_Task brief_. Except for the pictures, retype the records that follow exactly.

====== Information given ======

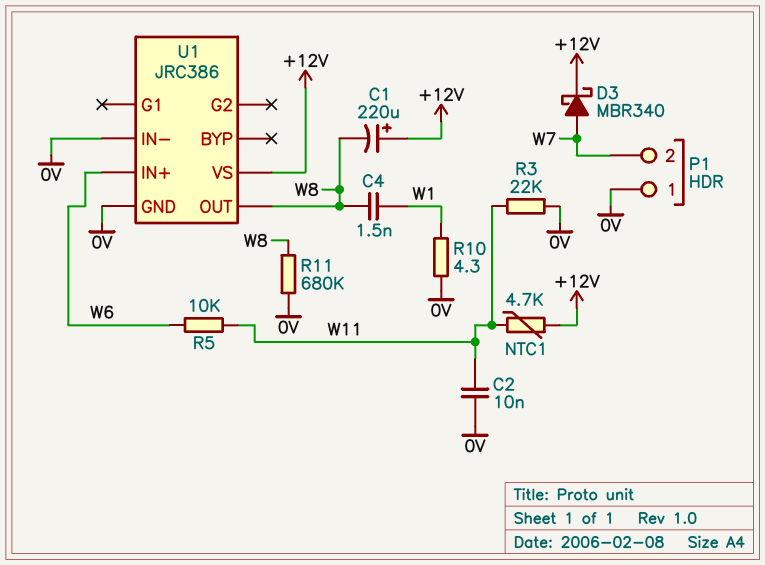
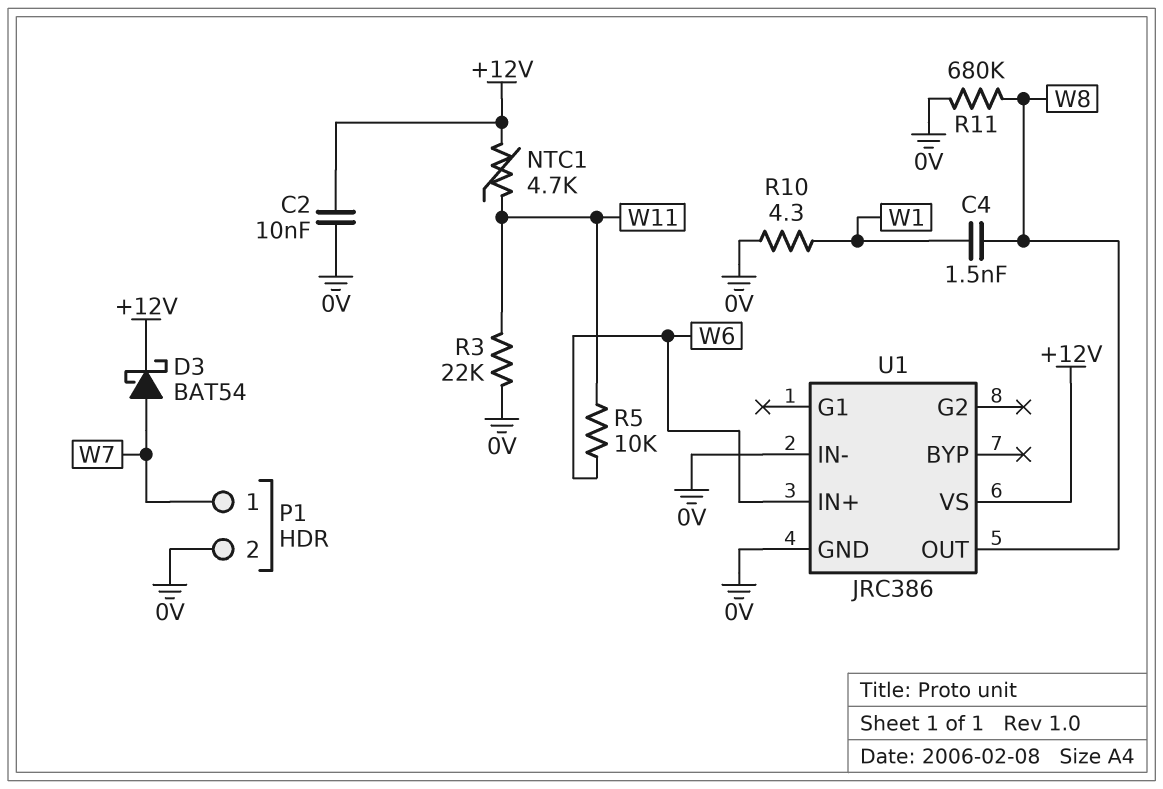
C1: 220uF (plus +12V, minus W8) -> none
C2: 10nF (0V, W11) -> 10nF (+12V, 0V)
D3: schottky MBR340 (A W7, K +12V) -> schottky BAT54 (A W7, K +12V)
P1 pin 1: 0V -> W7
P1 pin 2: W7 -> 0V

======

_Solution_.
C1: 220uF (plus +12V, minus W8) -> none
C2: 10nF (0V, W11) -> 10nF (+12V, 0V)
D3: schottky MBR340 (A W7, K +12V) -> schottky BAT54 (A W7, K +12V)
P1 pin 1: 0V -> W7
P1 pin 2: W7 -> 0V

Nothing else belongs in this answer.